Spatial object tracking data
--------

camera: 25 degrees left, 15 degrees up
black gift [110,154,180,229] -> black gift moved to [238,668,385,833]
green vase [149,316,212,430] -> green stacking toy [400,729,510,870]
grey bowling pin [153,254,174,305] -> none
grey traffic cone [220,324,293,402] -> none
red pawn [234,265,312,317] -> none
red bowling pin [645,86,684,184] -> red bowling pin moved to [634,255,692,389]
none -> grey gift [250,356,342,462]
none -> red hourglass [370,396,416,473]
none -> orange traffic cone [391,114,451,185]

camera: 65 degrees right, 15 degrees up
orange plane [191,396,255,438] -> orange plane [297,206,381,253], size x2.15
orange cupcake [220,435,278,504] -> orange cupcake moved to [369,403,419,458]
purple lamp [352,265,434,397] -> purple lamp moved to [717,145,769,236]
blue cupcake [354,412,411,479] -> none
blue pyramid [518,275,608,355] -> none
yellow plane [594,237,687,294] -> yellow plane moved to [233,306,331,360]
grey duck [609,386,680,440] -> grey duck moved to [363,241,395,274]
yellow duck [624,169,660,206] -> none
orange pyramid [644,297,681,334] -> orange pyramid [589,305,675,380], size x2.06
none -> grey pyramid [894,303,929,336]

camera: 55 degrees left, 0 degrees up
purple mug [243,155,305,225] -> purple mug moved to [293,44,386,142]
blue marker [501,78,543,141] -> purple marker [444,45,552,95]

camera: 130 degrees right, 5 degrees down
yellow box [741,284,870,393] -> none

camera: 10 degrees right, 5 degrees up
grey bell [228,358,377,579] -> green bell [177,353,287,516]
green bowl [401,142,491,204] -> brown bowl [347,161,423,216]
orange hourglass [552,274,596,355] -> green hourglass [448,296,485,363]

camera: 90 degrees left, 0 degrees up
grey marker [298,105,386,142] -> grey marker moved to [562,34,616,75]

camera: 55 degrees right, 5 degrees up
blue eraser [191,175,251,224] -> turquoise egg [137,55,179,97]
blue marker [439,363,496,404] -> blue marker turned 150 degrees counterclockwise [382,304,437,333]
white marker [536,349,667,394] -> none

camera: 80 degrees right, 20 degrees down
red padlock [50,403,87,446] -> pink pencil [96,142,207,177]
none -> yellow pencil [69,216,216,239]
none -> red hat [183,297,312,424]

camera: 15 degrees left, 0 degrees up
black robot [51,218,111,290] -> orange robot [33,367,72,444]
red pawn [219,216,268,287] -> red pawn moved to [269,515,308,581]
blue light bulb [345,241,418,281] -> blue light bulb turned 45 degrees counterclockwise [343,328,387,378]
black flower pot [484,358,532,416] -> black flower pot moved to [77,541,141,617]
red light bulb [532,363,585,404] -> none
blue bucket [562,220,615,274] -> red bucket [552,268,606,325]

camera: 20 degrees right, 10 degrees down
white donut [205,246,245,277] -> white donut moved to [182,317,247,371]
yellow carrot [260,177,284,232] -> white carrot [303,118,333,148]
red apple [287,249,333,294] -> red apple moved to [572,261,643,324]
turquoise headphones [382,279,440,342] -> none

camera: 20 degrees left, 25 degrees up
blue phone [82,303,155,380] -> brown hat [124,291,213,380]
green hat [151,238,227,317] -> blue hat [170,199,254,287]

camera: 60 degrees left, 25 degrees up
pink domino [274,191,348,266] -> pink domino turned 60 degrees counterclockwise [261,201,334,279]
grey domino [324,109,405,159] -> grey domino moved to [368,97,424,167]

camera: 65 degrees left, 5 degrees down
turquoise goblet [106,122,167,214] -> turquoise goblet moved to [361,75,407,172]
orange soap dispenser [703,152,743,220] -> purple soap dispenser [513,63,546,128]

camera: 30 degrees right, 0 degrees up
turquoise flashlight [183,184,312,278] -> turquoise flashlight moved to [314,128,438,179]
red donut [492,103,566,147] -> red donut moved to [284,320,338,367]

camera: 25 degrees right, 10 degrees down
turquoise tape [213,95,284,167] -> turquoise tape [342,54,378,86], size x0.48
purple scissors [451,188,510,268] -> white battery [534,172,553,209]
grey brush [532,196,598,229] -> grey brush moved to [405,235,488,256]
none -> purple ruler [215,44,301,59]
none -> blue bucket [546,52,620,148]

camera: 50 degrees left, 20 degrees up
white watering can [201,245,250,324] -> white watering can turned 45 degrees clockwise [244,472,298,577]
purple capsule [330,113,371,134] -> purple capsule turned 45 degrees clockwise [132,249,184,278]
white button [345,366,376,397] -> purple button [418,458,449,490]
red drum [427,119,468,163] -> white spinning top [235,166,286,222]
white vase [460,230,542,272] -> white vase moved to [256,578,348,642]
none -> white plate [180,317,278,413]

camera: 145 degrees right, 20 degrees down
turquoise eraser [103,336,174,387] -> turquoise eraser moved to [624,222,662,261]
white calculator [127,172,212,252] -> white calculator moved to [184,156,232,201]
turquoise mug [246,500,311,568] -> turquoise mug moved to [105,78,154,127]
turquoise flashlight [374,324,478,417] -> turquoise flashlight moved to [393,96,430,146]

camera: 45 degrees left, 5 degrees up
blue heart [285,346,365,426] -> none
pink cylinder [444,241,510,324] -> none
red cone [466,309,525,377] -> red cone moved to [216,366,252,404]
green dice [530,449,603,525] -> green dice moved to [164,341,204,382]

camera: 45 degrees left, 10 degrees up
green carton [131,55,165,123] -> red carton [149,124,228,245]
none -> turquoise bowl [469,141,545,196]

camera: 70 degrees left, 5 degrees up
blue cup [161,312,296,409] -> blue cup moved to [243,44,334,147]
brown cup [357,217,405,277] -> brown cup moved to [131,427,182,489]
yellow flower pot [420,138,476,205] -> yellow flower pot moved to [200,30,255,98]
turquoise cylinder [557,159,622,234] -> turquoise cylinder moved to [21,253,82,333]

--------

[Assigned task] Write each line of the data above out again without altering a word.

[Result]
camera: 25 degrees left, 15 degrees up
black gift [110,154,180,229] -> black gift moved to [238,668,385,833]
green vase [149,316,212,430] -> green stacking toy [400,729,510,870]
grey bowling pin [153,254,174,305] -> none
grey traffic cone [220,324,293,402] -> none
red pawn [234,265,312,317] -> none
red bowling pin [645,86,684,184] -> red bowling pin moved to [634,255,692,389]
none -> grey gift [250,356,342,462]
none -> red hourglass [370,396,416,473]
none -> orange traffic cone [391,114,451,185]

camera: 65 degrees right, 15 degrees up
orange plane [191,396,255,438] -> orange plane [297,206,381,253], size x2.15
orange cupcake [220,435,278,504] -> orange cupcake moved to [369,403,419,458]
purple lamp [352,265,434,397] -> purple lamp moved to [717,145,769,236]
blue cupcake [354,412,411,479] -> none
blue pyramid [518,275,608,355] -> none
yellow plane [594,237,687,294] -> yellow plane moved to [233,306,331,360]
grey duck [609,386,680,440] -> grey duck moved to [363,241,395,274]
yellow duck [624,169,660,206] -> none
orange pyramid [644,297,681,334] -> orange pyramid [589,305,675,380], size x2.06
none -> grey pyramid [894,303,929,336]

camera: 55 degrees left, 0 degrees up
purple mug [243,155,305,225] -> purple mug moved to [293,44,386,142]
blue marker [501,78,543,141] -> purple marker [444,45,552,95]

camera: 130 degrees right, 5 degrees down
yellow box [741,284,870,393] -> none

camera: 10 degrees right, 5 degrees up
grey bell [228,358,377,579] -> green bell [177,353,287,516]
green bowl [401,142,491,204] -> brown bowl [347,161,423,216]
orange hourglass [552,274,596,355] -> green hourglass [448,296,485,363]

camera: 90 degrees left, 0 degrees up
grey marker [298,105,386,142] -> grey marker moved to [562,34,616,75]

camera: 55 degrees right, 5 degrees up
blue eraser [191,175,251,224] -> turquoise egg [137,55,179,97]
blue marker [439,363,496,404] -> blue marker turned 150 degrees counterclockwise [382,304,437,333]
white marker [536,349,667,394] -> none

camera: 80 degrees right, 20 degrees down
red padlock [50,403,87,446] -> pink pencil [96,142,207,177]
none -> yellow pencil [69,216,216,239]
none -> red hat [183,297,312,424]

camera: 15 degrees left, 0 degrees up
black robot [51,218,111,290] -> orange robot [33,367,72,444]
red pawn [219,216,268,287] -> red pawn moved to [269,515,308,581]
blue light bulb [345,241,418,281] -> blue light bulb turned 45 degrees counterclockwise [343,328,387,378]
black flower pot [484,358,532,416] -> black flower pot moved to [77,541,141,617]
red light bulb [532,363,585,404] -> none
blue bucket [562,220,615,274] -> red bucket [552,268,606,325]

camera: 20 degrees right, 10 degrees down
white donut [205,246,245,277] -> white donut moved to [182,317,247,371]
yellow carrot [260,177,284,232] -> white carrot [303,118,333,148]
red apple [287,249,333,294] -> red apple moved to [572,261,643,324]
turquoise headphones [382,279,440,342] -> none

camera: 20 degrees left, 25 degrees up
blue phone [82,303,155,380] -> brown hat [124,291,213,380]
green hat [151,238,227,317] -> blue hat [170,199,254,287]

camera: 60 degrees left, 25 degrees up
pink domino [274,191,348,266] -> pink domino turned 60 degrees counterclockwise [261,201,334,279]
grey domino [324,109,405,159] -> grey domino moved to [368,97,424,167]

camera: 65 degrees left, 5 degrees down
turquoise goblet [106,122,167,214] -> turquoise goblet moved to [361,75,407,172]
orange soap dispenser [703,152,743,220] -> purple soap dispenser [513,63,546,128]

camera: 30 degrees right, 0 degrees up
turquoise flashlight [183,184,312,278] -> turquoise flashlight moved to [314,128,438,179]
red donut [492,103,566,147] -> red donut moved to [284,320,338,367]

camera: 25 degrees right, 10 degrees down
turquoise tape [213,95,284,167] -> turquoise tape [342,54,378,86], size x0.48
purple scissors [451,188,510,268] -> white battery [534,172,553,209]
grey brush [532,196,598,229] -> grey brush moved to [405,235,488,256]
none -> purple ruler [215,44,301,59]
none -> blue bucket [546,52,620,148]

camera: 50 degrees left, 20 degrees up
white watering can [201,245,250,324] -> white watering can turned 45 degrees clockwise [244,472,298,577]
purple capsule [330,113,371,134] -> purple capsule turned 45 degrees clockwise [132,249,184,278]
white button [345,366,376,397] -> purple button [418,458,449,490]
red drum [427,119,468,163] -> white spinning top [235,166,286,222]
white vase [460,230,542,272] -> white vase moved to [256,578,348,642]
none -> white plate [180,317,278,413]

camera: 145 degrees right, 20 degrees down
turquoise eraser [103,336,174,387] -> turquoise eraser moved to [624,222,662,261]
white calculator [127,172,212,252] -> white calculator moved to [184,156,232,201]
turquoise mug [246,500,311,568] -> turquoise mug moved to [105,78,154,127]
turquoise flashlight [374,324,478,417] -> turquoise flashlight moved to [393,96,430,146]

camera: 45 degrees left, 5 degrees up
blue heart [285,346,365,426] -> none
pink cylinder [444,241,510,324] -> none
red cone [466,309,525,377] -> red cone moved to [216,366,252,404]
green dice [530,449,603,525] -> green dice moved to [164,341,204,382]

camera: 45 degrees left, 10 degrees up
green carton [131,55,165,123] -> red carton [149,124,228,245]
none -> turquoise bowl [469,141,545,196]

camera: 70 degrees left, 5 degrees up
blue cup [161,312,296,409] -> blue cup moved to [243,44,334,147]
brown cup [357,217,405,277] -> brown cup moved to [131,427,182,489]
yellow flower pot [420,138,476,205] -> yellow flower pot moved to [200,30,255,98]
turquoise cylinder [557,159,622,234] -> turquoise cylinder moved to [21,253,82,333]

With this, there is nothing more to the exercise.